» **REQUIREMENT**: Write only the number of lines in the entries below that contain the string "Payroll".

» **INPUT FOR THIS TASK**:

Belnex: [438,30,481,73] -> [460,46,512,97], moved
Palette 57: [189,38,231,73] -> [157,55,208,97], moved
---
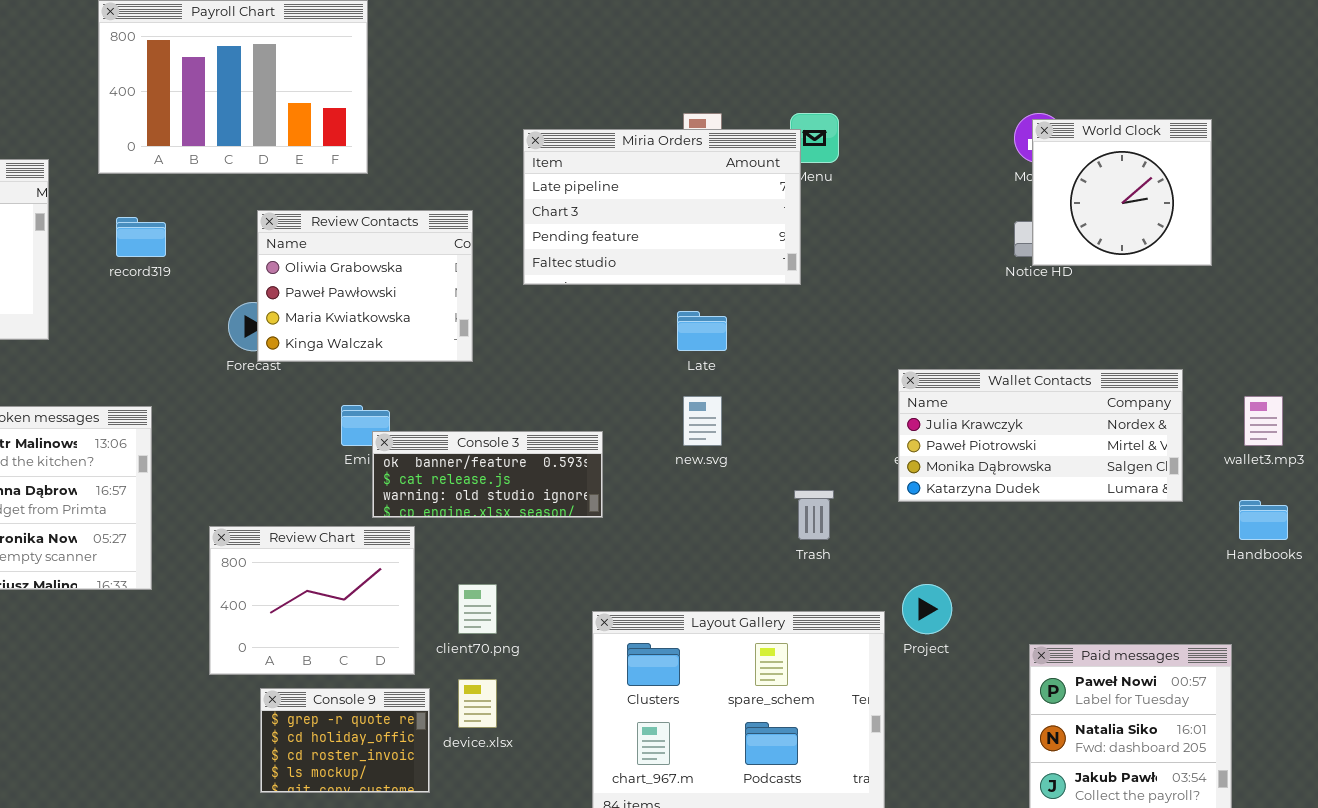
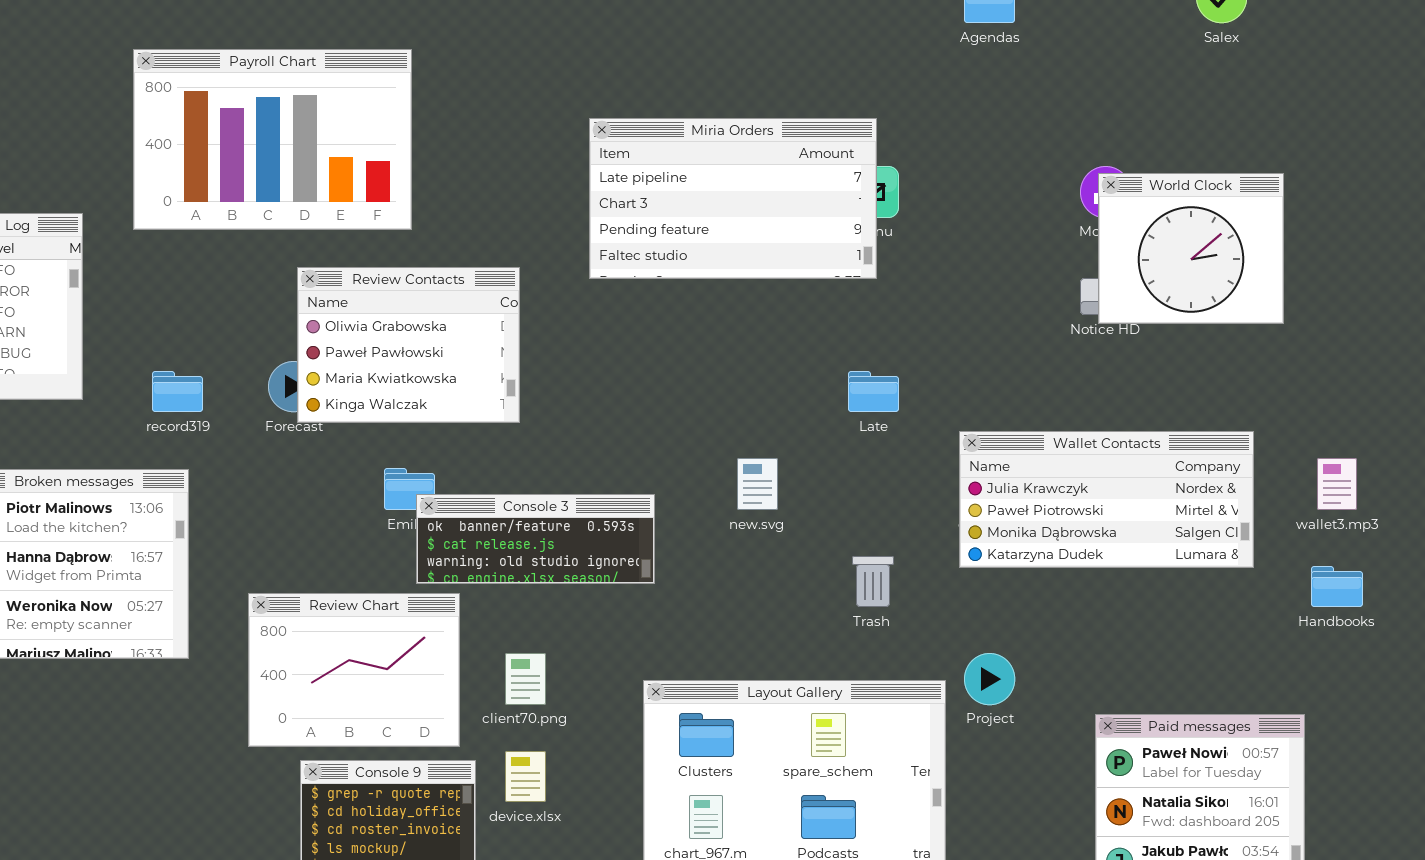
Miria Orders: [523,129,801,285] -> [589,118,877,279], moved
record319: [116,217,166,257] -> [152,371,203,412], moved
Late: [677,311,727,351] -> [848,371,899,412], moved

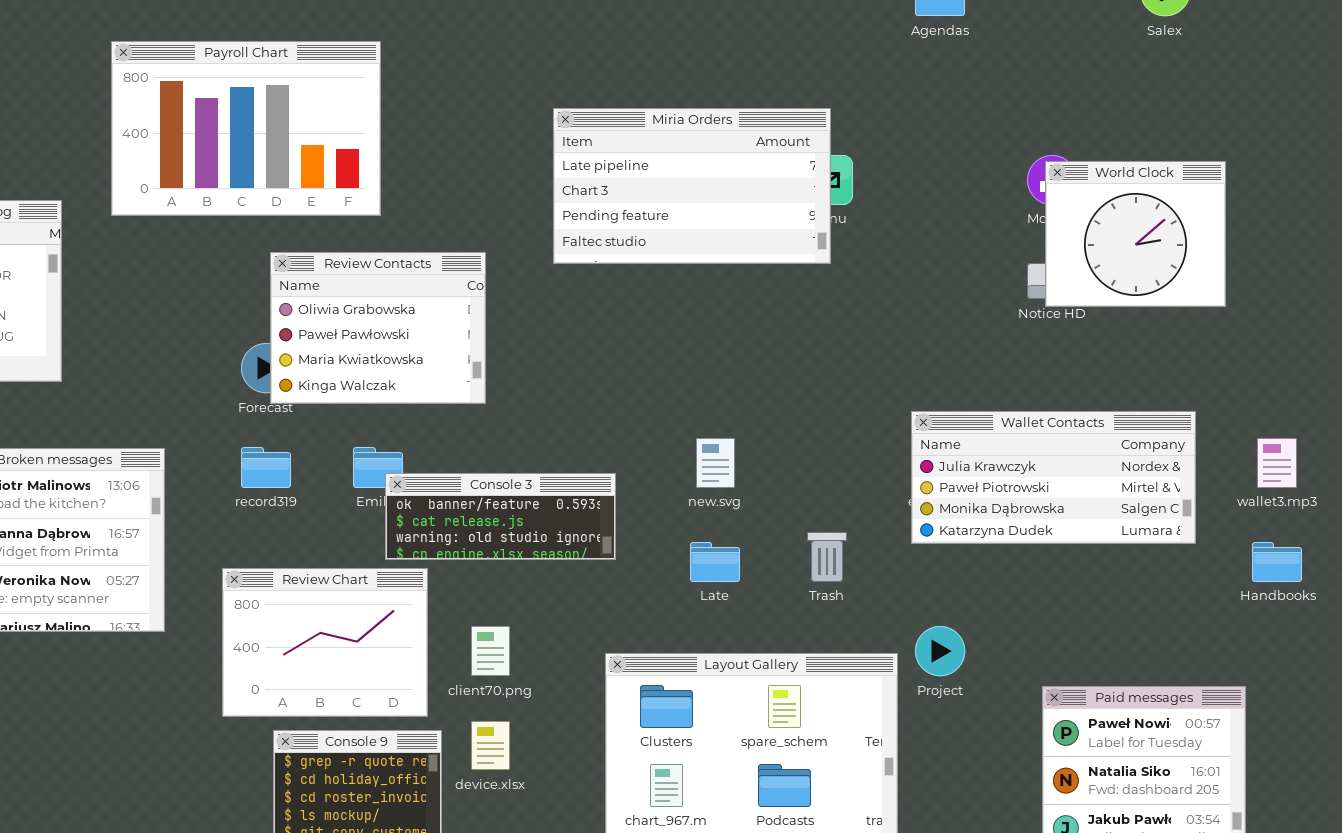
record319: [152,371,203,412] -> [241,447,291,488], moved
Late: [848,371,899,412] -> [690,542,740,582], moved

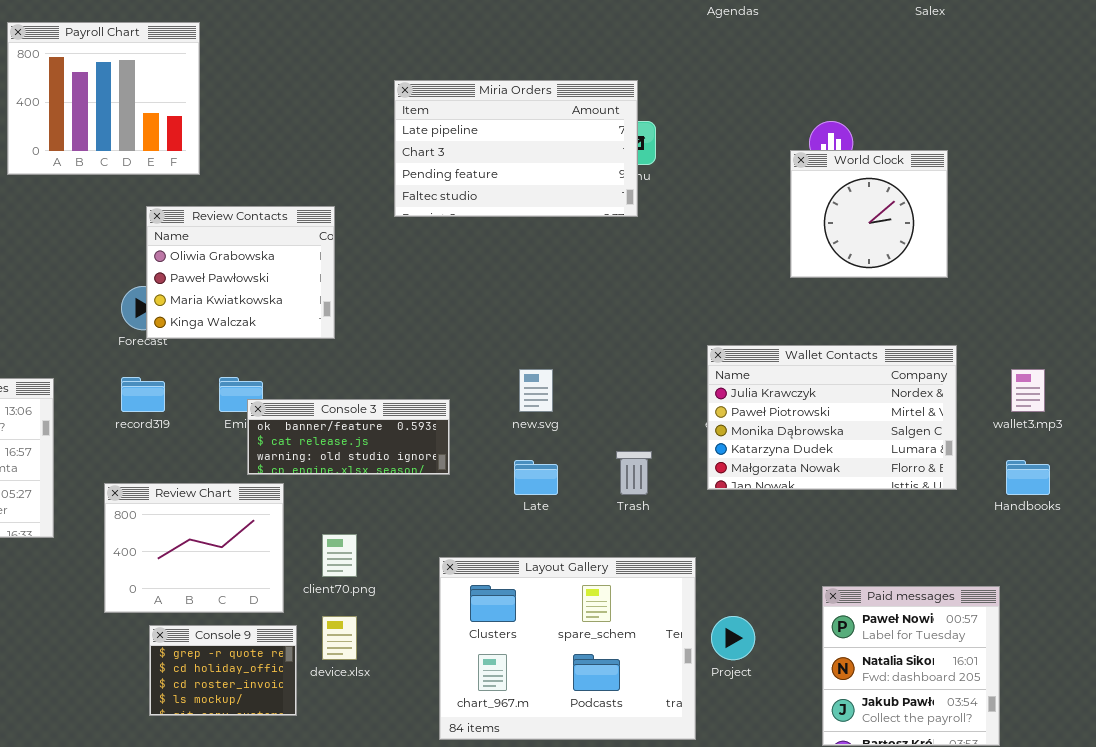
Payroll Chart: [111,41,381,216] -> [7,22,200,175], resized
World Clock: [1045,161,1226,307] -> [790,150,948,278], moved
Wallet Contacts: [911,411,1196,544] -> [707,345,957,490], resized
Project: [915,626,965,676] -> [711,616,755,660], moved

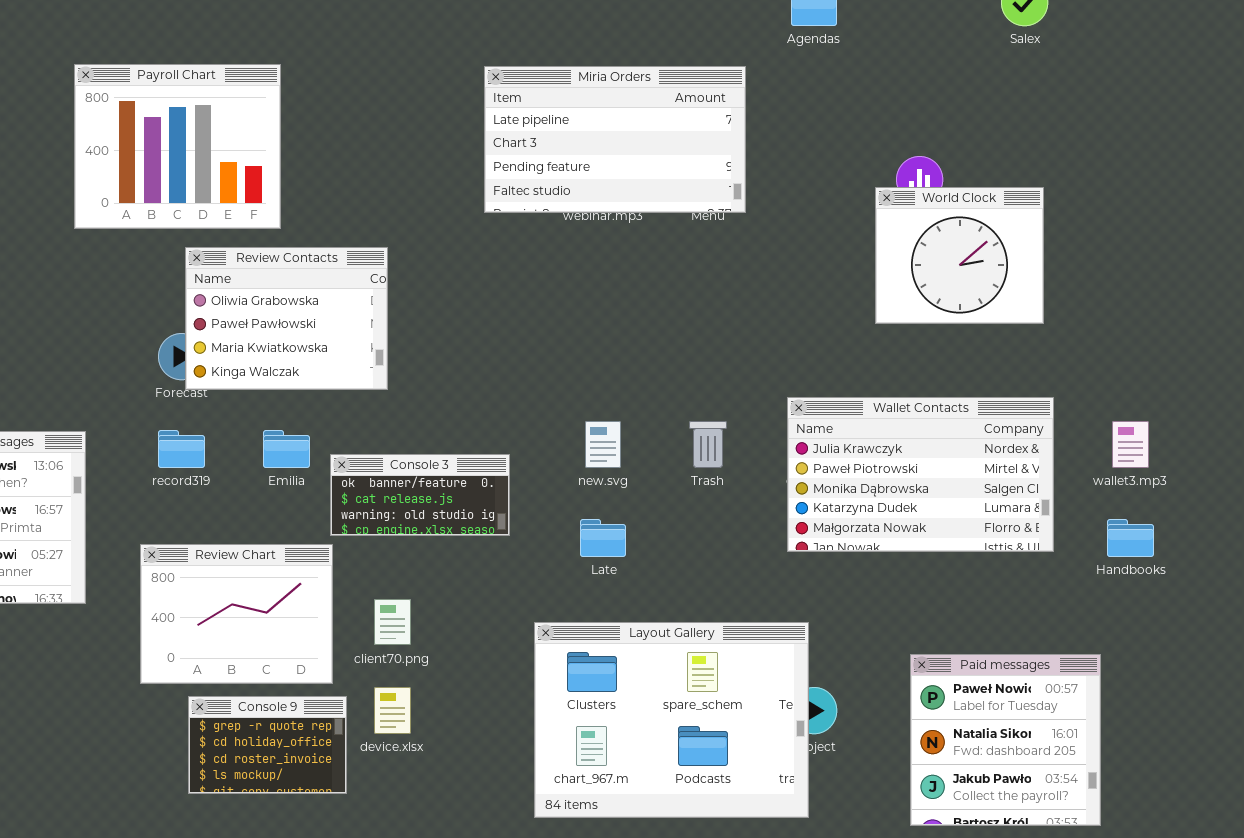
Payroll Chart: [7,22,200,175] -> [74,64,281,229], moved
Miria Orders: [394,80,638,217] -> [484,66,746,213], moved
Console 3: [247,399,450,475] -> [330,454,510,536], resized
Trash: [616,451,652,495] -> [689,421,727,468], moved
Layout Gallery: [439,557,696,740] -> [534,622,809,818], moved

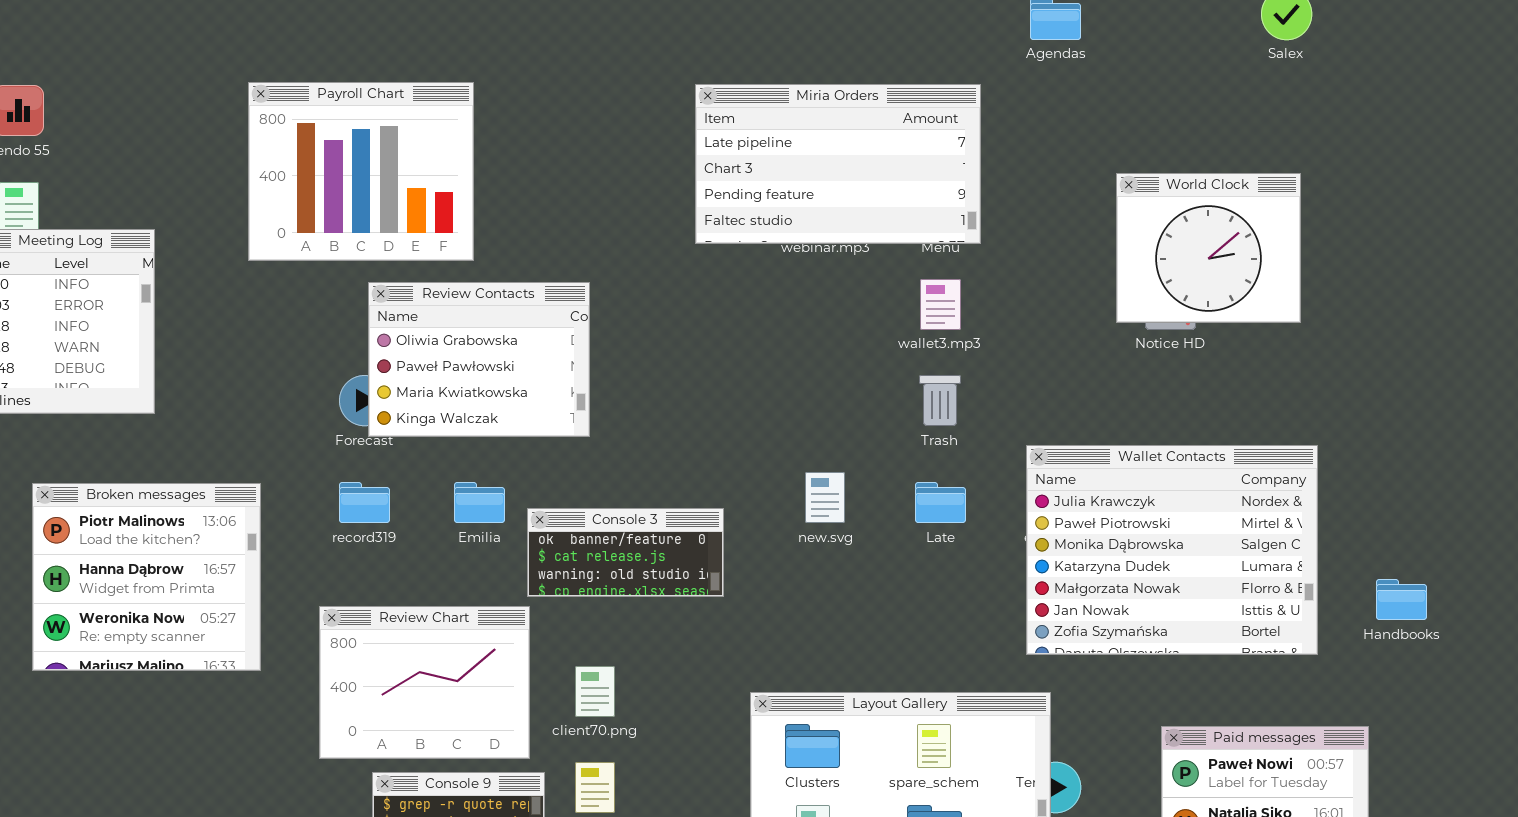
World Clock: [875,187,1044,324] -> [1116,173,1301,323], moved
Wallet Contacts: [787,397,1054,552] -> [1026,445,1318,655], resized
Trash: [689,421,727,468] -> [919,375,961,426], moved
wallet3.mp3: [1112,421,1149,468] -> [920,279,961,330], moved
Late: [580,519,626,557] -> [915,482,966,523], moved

» **YOUR RESPONSE**: 2